| Your task |
You are asked to reproduce the listing exactly and to omit its pictures.

▶

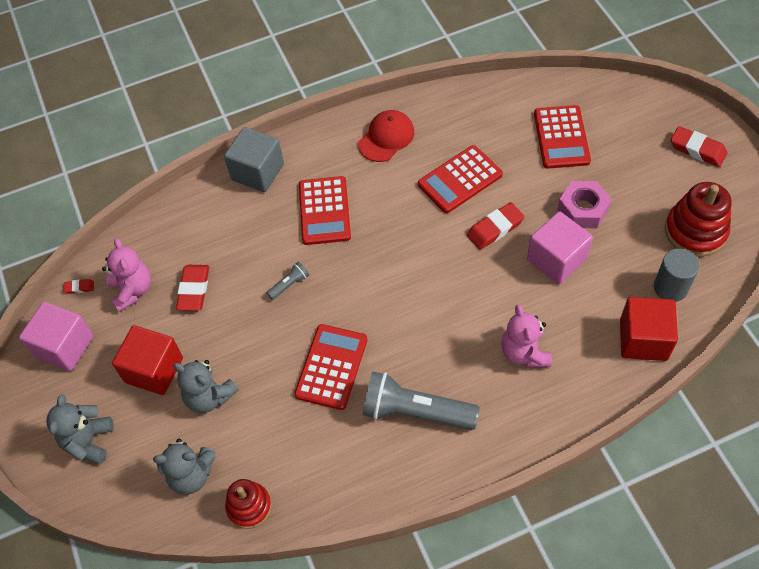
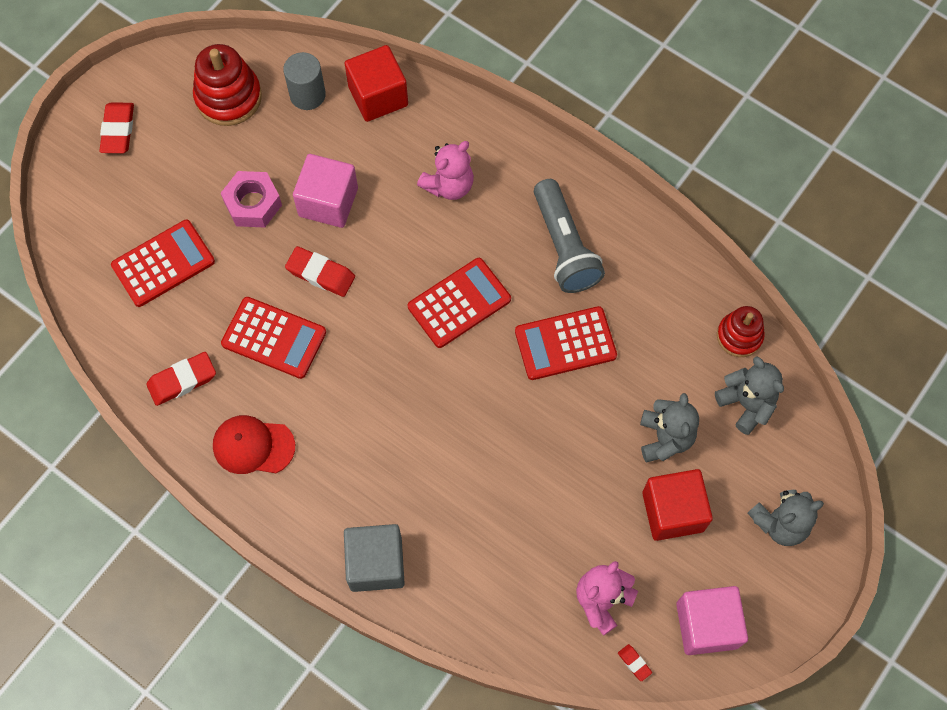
camera: 125 degrees left, 10 degrees up
(194, 290) = (563, 533): red eraser -> red eraser (182, 380)
(289, 284) = (499, 438): grey flashlight -> none
(324, 211) = (389, 456): red calculator -> red calculator (459, 303)

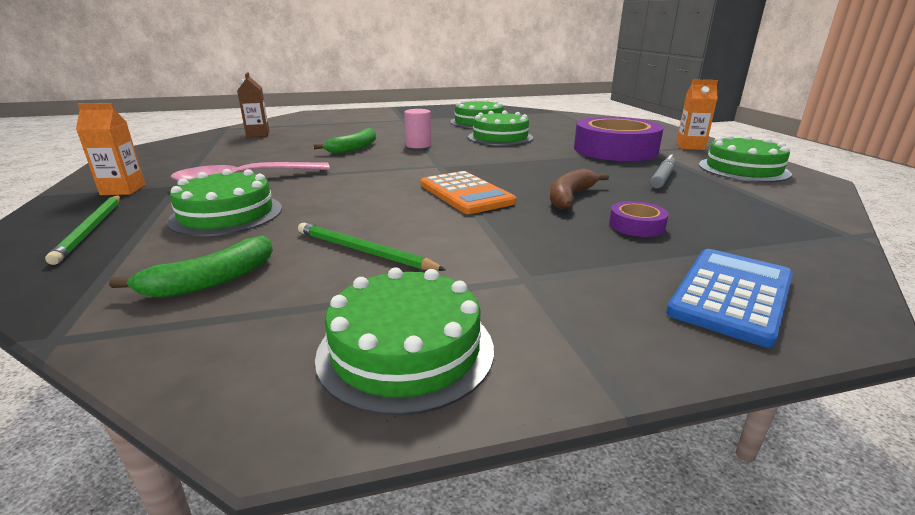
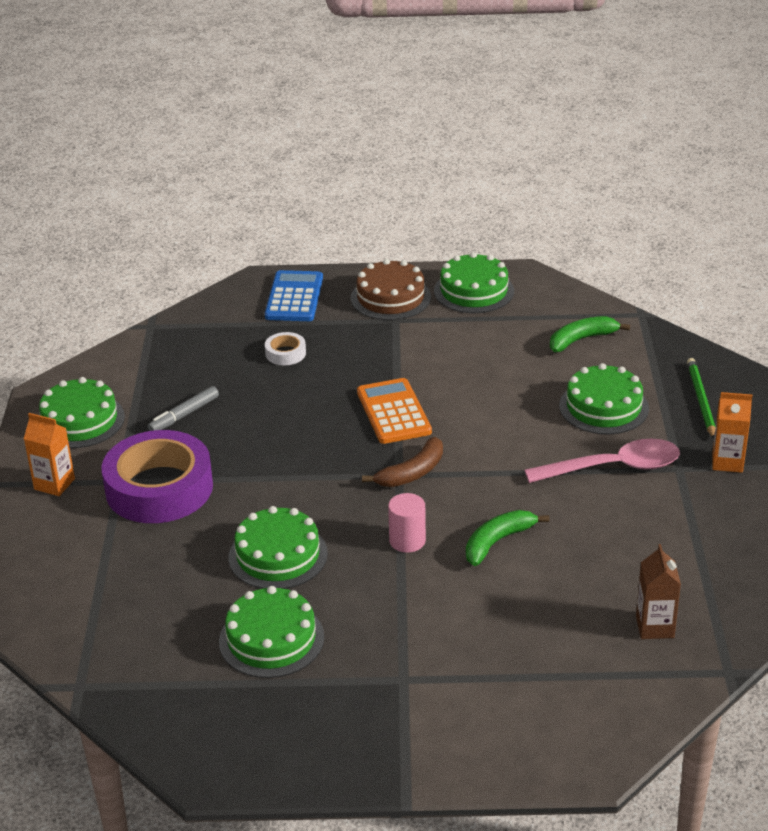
camera: 165 degrees left, 10 degrees up
(363, 251) = (491, 352): green pencil -> none
(565, 315) = (390, 297): none -> brown cake
(570, 197) = (303, 395): brown banana -> brown banana (412, 473)
(636, 225) = (285, 353): purple tape -> white tape
(731, 295) = (294, 297): blue calculator -> blue calculator turned 135 degrees clockwise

◀

| Expected answer |
camera: 125 degrees left, 10 degrees up
(194, 290) = (563, 533): red eraser -> red eraser (182, 380)
(289, 284) = (499, 438): grey flashlight -> none
(324, 211) = (389, 456): red calculator -> red calculator (459, 303)

camera: 165 degrees left, 10 degrees up
(363, 251) = (491, 352): green pencil -> none
(565, 315) = (390, 297): none -> brown cake
(570, 197) = (303, 395): brown banana -> brown banana (412, 473)
(636, 225) = (285, 353): purple tape -> white tape
(731, 295) = (294, 297): blue calculator -> blue calculator turned 135 degrees clockwise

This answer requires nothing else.